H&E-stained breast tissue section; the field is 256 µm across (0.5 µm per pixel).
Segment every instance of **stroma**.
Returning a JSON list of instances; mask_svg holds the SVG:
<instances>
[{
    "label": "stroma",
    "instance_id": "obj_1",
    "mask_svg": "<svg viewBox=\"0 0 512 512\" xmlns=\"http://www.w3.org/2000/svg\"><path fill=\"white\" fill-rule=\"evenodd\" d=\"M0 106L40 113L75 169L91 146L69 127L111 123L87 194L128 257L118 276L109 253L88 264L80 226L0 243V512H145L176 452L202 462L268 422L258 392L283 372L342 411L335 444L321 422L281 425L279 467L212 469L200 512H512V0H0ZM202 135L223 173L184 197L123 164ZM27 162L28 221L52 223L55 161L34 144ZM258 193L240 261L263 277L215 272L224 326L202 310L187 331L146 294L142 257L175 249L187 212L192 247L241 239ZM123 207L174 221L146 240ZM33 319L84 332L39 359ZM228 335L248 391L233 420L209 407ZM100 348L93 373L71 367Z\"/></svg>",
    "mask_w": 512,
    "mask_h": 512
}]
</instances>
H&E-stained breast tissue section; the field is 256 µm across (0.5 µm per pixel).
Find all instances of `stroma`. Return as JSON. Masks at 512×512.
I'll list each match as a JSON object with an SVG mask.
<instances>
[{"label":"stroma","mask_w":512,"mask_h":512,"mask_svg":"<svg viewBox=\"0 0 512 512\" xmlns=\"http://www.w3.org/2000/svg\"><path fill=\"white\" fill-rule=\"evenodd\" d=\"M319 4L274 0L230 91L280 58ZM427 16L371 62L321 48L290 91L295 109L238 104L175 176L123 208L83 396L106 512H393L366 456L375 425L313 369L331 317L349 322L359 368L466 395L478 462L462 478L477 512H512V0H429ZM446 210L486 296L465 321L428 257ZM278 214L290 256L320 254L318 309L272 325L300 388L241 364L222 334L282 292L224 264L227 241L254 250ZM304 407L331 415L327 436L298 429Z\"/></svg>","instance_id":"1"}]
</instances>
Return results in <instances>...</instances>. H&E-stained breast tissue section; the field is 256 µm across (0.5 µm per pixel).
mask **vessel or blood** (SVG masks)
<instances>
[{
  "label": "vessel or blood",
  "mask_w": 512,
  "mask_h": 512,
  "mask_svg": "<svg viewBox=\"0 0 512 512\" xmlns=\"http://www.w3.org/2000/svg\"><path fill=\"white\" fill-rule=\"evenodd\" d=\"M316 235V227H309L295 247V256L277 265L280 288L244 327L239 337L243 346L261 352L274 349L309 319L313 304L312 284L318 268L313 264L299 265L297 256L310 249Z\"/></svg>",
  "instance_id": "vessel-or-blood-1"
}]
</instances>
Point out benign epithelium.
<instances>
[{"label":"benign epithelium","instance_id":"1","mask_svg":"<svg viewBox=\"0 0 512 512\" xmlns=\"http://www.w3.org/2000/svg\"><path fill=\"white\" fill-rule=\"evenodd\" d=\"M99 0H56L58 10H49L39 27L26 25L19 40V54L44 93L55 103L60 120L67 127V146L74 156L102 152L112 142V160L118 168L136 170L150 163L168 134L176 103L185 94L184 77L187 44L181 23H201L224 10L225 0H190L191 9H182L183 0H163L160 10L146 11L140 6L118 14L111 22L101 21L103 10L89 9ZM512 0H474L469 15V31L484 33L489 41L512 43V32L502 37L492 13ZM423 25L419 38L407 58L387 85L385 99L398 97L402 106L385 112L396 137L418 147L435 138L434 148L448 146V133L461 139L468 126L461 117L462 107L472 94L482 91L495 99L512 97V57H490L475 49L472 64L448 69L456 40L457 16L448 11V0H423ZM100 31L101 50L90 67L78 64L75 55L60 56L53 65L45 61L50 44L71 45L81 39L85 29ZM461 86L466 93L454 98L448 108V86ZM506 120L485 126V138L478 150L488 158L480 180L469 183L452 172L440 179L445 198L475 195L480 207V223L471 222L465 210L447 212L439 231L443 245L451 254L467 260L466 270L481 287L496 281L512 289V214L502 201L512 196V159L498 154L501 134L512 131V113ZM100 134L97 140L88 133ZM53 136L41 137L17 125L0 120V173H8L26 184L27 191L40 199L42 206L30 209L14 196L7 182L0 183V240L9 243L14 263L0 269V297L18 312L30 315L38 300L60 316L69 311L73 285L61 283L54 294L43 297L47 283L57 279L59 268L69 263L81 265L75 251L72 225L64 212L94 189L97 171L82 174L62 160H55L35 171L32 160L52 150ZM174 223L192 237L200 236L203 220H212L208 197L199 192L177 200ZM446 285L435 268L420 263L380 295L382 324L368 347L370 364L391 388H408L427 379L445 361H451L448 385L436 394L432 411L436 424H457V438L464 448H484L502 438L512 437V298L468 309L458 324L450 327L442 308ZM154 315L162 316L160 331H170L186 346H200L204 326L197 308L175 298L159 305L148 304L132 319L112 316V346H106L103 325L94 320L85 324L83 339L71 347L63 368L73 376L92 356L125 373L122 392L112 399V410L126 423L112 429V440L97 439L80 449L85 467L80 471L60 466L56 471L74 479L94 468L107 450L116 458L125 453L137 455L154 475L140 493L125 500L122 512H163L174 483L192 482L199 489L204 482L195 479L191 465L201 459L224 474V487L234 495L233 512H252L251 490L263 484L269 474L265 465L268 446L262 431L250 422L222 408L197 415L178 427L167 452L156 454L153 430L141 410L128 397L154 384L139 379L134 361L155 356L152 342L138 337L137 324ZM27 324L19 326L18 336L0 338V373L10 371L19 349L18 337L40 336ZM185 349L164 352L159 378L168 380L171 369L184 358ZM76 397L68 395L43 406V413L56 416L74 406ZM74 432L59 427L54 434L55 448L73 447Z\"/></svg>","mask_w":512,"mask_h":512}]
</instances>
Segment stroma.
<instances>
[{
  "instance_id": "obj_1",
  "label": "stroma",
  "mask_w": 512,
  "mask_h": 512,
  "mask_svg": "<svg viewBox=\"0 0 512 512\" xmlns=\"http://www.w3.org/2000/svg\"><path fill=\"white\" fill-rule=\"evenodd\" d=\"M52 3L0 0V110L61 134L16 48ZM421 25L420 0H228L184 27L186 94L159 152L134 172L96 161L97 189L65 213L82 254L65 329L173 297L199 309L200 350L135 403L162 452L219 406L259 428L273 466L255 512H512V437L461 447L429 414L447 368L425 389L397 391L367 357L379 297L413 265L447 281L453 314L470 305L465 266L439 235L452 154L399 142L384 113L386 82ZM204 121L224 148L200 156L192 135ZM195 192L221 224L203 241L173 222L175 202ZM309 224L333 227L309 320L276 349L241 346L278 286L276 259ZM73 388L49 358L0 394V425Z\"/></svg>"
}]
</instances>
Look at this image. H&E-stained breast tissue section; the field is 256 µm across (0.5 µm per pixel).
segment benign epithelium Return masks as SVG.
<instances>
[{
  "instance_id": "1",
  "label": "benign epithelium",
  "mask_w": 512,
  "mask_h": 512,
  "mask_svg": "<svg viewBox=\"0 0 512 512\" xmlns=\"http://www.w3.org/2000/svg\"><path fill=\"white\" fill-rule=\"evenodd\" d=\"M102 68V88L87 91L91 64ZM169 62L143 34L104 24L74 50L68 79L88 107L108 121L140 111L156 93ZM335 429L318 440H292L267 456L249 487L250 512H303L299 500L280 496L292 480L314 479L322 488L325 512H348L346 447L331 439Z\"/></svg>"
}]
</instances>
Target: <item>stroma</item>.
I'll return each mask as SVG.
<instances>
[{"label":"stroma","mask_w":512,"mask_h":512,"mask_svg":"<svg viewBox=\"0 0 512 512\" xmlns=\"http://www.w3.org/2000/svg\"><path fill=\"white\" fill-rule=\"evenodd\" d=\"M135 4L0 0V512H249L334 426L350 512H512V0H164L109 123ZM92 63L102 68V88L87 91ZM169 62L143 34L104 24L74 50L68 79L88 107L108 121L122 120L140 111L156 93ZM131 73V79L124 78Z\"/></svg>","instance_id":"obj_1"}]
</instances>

━━━━━━━━━━━━━━━━━━━━

◆ EXERCISE DIRECTIONS ◆
Each line holding "blood" must be found and copied.

◆ EXPECTED ANSWER ◆
mask **vessel or blood** (SVG masks)
  "label": "vessel or blood",
  "instance_id": "vessel-or-blood-1"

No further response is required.